* **Source data**:
-----

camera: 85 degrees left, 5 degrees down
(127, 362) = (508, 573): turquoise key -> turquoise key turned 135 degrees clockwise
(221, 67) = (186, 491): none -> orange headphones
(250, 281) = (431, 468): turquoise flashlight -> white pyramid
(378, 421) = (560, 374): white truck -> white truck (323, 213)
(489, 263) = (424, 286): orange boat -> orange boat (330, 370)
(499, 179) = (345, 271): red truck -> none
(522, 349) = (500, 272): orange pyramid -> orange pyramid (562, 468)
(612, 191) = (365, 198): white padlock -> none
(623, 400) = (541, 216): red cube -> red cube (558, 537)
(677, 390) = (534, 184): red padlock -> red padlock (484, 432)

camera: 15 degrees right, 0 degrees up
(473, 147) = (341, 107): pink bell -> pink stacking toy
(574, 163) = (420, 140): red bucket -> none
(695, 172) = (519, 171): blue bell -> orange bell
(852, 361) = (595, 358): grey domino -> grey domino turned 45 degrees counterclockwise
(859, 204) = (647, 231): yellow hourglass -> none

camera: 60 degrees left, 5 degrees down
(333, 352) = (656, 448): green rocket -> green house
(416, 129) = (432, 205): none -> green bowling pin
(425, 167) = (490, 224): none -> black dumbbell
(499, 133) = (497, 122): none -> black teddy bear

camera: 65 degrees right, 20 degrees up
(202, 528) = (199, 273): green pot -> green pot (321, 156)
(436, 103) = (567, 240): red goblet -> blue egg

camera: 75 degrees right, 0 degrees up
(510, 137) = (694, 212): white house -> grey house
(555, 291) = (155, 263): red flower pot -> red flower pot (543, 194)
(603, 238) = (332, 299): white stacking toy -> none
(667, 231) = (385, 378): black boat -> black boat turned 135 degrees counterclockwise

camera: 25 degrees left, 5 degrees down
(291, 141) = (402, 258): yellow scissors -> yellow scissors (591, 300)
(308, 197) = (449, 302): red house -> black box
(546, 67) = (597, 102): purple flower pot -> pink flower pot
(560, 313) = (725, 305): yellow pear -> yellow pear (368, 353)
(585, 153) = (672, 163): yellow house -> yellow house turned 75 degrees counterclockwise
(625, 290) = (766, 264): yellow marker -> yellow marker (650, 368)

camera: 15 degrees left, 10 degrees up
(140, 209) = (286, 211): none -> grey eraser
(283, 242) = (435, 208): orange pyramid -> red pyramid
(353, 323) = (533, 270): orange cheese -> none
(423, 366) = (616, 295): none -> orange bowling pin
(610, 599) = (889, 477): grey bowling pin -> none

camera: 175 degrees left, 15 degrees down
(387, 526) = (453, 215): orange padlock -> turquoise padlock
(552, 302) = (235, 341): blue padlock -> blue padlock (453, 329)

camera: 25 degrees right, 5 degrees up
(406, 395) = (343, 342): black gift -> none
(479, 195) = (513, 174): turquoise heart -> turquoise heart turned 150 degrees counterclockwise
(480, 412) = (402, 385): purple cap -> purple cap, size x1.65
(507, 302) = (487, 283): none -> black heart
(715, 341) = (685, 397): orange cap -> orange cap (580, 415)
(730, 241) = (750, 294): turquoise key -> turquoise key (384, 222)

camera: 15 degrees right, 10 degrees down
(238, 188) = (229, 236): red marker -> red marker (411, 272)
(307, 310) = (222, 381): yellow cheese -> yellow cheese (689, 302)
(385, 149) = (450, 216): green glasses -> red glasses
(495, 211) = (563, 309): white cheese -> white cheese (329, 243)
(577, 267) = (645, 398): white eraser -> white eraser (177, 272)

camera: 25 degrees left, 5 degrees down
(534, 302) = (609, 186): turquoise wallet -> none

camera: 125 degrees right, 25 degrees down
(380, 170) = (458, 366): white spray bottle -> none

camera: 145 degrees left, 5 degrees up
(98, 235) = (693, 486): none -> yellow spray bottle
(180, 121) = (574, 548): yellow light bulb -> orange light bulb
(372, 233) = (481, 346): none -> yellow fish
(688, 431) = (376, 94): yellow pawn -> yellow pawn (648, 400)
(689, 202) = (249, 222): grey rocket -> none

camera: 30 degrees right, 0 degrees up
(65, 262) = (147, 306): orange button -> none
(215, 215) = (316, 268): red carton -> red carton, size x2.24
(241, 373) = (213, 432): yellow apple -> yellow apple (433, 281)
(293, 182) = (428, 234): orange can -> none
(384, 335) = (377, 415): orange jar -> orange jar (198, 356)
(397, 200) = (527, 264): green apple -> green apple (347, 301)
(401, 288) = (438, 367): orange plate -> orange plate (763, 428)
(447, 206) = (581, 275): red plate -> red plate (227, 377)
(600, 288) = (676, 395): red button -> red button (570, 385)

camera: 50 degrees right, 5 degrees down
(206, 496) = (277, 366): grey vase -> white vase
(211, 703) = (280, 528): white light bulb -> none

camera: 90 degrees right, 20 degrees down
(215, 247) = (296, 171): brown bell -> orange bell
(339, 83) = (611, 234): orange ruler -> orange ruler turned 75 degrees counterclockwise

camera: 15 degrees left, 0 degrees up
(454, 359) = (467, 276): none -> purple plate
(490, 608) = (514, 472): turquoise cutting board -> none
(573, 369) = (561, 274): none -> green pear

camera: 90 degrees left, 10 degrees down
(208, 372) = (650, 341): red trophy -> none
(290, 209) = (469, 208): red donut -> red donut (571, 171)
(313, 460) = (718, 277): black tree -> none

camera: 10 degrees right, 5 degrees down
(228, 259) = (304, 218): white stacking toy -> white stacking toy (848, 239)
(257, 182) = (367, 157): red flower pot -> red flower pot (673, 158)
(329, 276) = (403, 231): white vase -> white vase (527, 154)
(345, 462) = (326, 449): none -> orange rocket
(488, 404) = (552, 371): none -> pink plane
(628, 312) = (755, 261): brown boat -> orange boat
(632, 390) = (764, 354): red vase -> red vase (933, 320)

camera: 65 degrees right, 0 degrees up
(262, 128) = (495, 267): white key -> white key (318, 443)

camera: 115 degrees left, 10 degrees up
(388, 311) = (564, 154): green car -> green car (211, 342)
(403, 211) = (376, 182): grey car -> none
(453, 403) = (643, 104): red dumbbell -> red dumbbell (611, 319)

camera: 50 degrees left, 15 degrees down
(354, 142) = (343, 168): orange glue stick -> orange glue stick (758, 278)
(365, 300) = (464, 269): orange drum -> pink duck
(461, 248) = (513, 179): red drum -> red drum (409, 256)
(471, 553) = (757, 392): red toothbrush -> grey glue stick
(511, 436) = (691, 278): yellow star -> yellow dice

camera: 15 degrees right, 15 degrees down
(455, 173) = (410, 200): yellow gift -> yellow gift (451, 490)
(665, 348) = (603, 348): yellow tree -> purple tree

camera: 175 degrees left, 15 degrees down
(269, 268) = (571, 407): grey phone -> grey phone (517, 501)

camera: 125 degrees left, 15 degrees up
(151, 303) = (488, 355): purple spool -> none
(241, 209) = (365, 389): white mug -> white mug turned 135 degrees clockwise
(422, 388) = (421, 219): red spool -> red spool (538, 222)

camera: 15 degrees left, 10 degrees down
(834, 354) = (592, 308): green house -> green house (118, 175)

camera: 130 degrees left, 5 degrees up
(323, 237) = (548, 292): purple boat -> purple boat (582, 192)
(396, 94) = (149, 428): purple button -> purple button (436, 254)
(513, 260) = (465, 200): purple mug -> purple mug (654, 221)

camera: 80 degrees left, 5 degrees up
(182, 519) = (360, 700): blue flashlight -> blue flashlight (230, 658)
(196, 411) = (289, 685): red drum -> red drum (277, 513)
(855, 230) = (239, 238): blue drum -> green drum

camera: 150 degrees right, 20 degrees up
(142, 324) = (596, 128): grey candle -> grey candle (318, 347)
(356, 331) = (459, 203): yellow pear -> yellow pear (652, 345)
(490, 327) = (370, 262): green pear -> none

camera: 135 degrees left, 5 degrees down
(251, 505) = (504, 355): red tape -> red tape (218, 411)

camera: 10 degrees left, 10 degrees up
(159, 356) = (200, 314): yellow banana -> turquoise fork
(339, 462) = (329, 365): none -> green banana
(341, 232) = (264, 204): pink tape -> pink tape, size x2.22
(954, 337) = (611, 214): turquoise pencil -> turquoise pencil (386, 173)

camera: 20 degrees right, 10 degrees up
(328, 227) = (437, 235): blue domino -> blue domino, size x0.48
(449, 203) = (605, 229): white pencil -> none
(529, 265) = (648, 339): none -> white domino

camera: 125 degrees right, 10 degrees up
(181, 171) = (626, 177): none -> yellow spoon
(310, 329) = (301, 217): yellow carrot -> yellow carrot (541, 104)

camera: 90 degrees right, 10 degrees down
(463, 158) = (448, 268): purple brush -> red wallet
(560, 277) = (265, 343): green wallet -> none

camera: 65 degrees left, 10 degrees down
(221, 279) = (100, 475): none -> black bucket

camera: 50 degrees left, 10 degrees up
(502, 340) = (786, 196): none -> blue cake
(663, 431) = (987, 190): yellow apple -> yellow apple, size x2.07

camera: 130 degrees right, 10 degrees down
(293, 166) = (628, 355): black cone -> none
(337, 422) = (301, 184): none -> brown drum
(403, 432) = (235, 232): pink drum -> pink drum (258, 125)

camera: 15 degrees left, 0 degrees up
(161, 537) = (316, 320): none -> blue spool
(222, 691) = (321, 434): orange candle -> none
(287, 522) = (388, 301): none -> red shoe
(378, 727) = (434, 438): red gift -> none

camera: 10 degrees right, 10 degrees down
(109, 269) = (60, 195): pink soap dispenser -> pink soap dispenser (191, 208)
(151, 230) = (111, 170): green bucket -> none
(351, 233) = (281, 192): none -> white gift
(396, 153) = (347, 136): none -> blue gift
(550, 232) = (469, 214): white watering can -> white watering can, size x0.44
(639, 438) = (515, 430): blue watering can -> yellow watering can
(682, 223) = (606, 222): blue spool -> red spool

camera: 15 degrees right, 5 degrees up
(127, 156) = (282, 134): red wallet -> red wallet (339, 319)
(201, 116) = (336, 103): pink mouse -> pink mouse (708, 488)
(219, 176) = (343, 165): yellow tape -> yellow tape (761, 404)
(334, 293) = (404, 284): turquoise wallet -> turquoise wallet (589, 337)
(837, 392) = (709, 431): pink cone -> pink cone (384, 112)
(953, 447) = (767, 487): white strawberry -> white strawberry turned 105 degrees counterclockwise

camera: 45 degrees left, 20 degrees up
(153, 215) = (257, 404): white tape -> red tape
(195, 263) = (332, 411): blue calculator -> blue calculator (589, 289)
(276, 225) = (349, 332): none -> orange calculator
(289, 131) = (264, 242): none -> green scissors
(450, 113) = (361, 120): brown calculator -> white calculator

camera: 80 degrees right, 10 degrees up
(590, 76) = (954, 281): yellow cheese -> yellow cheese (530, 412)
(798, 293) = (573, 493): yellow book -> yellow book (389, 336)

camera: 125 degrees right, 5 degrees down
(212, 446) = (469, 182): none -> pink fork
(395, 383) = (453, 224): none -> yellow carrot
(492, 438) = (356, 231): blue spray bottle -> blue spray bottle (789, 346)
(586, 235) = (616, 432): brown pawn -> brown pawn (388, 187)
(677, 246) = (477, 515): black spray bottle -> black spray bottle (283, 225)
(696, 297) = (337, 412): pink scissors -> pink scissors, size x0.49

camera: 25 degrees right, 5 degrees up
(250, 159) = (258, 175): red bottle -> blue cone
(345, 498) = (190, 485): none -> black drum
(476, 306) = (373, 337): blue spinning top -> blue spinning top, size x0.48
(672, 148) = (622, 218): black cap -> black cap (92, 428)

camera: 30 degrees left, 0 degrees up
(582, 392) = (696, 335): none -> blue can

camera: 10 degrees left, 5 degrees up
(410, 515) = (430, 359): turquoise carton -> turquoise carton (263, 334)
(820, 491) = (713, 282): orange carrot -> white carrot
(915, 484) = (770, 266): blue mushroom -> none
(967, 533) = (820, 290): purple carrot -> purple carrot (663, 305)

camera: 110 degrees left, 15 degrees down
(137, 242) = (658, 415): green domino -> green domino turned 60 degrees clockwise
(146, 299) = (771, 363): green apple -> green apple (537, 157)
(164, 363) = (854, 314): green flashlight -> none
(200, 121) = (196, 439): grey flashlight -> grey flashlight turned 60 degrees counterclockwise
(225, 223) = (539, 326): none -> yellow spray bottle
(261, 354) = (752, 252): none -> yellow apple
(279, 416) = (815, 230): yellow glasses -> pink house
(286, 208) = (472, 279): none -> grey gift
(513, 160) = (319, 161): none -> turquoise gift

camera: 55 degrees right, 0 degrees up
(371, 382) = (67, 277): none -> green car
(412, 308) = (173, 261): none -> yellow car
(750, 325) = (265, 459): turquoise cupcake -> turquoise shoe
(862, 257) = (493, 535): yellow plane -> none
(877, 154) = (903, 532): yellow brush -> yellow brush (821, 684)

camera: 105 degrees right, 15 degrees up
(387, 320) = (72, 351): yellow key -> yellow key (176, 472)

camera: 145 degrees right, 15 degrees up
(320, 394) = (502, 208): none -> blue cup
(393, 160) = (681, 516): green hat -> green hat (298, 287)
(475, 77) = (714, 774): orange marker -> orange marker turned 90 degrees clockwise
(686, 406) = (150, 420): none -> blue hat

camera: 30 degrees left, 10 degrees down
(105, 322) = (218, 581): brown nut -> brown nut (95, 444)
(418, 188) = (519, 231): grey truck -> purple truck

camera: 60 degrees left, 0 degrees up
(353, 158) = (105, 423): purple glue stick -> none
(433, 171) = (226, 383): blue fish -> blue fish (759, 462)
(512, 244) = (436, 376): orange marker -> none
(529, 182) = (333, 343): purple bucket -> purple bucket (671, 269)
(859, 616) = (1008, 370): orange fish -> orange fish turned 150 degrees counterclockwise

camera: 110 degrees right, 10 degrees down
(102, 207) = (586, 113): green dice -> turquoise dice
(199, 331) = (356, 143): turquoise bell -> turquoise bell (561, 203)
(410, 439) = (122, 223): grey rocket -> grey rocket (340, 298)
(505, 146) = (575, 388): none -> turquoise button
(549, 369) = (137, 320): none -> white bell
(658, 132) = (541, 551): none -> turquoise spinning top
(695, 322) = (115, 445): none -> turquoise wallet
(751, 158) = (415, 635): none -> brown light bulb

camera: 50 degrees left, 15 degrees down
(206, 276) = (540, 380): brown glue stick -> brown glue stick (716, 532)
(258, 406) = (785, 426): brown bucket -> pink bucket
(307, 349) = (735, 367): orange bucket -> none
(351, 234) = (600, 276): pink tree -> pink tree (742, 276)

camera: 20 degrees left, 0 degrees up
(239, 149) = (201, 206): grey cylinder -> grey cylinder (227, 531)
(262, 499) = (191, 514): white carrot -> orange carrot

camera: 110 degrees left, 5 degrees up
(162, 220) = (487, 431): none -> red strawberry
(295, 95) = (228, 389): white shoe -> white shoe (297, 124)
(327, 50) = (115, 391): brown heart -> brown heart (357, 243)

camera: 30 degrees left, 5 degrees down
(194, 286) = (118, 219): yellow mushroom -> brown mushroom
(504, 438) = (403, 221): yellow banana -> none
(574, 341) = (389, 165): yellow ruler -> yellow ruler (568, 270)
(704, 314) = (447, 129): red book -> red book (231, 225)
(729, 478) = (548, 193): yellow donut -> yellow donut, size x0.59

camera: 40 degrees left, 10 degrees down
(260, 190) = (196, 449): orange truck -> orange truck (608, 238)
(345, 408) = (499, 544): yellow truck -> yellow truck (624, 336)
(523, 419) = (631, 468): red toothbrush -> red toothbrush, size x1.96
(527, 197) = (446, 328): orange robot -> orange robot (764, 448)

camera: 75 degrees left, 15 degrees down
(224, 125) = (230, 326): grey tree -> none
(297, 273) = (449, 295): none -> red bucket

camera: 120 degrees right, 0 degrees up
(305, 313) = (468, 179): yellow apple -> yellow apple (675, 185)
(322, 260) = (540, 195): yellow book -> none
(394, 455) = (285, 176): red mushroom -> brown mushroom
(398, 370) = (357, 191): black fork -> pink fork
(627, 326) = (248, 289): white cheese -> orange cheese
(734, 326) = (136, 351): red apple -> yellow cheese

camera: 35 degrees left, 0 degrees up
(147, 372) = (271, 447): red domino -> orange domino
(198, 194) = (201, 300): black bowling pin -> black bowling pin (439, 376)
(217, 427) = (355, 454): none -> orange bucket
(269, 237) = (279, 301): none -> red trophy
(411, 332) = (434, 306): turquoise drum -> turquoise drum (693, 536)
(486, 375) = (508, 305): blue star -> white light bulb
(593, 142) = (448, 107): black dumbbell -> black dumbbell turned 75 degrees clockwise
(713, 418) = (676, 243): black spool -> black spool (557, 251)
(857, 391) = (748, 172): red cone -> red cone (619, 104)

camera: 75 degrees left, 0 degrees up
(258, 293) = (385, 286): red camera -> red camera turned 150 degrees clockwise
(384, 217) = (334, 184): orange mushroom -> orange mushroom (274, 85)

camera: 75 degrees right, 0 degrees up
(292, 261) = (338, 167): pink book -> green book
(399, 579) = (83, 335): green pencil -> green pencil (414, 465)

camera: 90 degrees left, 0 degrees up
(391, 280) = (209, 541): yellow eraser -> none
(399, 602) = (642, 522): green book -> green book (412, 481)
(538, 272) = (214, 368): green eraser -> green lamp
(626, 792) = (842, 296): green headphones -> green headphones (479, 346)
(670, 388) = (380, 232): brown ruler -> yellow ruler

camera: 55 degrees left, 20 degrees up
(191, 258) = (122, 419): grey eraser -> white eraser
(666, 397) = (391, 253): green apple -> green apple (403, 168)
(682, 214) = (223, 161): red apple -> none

-----

* **Task goal**: Your answer should consist of all lines above that include the string "pear".

* **Answer to the exercise**:
(560, 313) = (725, 305): yellow pear -> yellow pear (368, 353)
(573, 369) = (561, 274): none -> green pear
(356, 331) = (459, 203): yellow pear -> yellow pear (652, 345)
(490, 327) = (370, 262): green pear -> none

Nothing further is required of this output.